Colored shape tracking data
Segment Open

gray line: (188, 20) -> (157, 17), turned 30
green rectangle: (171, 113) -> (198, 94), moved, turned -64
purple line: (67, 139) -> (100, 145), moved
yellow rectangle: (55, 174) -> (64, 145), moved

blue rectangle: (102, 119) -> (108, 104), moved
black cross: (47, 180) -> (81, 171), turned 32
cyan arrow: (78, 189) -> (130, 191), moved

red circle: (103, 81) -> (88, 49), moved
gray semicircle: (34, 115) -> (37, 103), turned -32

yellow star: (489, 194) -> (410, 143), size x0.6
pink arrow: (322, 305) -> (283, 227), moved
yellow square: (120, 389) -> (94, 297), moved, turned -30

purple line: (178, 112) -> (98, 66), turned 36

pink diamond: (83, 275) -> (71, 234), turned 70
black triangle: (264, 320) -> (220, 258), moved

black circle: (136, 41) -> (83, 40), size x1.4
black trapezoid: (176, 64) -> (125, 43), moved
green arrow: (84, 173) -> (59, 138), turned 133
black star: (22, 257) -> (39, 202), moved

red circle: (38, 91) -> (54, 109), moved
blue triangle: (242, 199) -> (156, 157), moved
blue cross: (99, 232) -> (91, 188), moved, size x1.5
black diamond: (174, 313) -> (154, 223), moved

Segment Closed

● Exercise objective: Set the records above down again. Match them exactly.

● Finished task:
gray line: (188, 20) -> (157, 17), turned 30
green rectangle: (171, 113) -> (198, 94), moved, turned -64
purple line: (67, 139) -> (100, 145), moved
yellow rectangle: (55, 174) -> (64, 145), moved

blue rectangle: (102, 119) -> (108, 104), moved
black cross: (47, 180) -> (81, 171), turned 32
cyan arrow: (78, 189) -> (130, 191), moved

red circle: (103, 81) -> (88, 49), moved
gray semicircle: (34, 115) -> (37, 103), turned -32

yellow star: (489, 194) -> (410, 143), size x0.6
pink arrow: (322, 305) -> (283, 227), moved
yellow square: (120, 389) -> (94, 297), moved, turned -30

purple line: (178, 112) -> (98, 66), turned 36

pink diamond: (83, 275) -> (71, 234), turned 70
black triangle: (264, 320) -> (220, 258), moved

black circle: (136, 41) -> (83, 40), size x1.4
black trapezoid: (176, 64) -> (125, 43), moved
green arrow: (84, 173) -> (59, 138), turned 133
black star: (22, 257) -> (39, 202), moved

red circle: (38, 91) -> (54, 109), moved
blue triangle: (242, 199) -> (156, 157), moved
blue cross: (99, 232) -> (91, 188), moved, size x1.5
black diamond: (174, 313) -> (154, 223), moved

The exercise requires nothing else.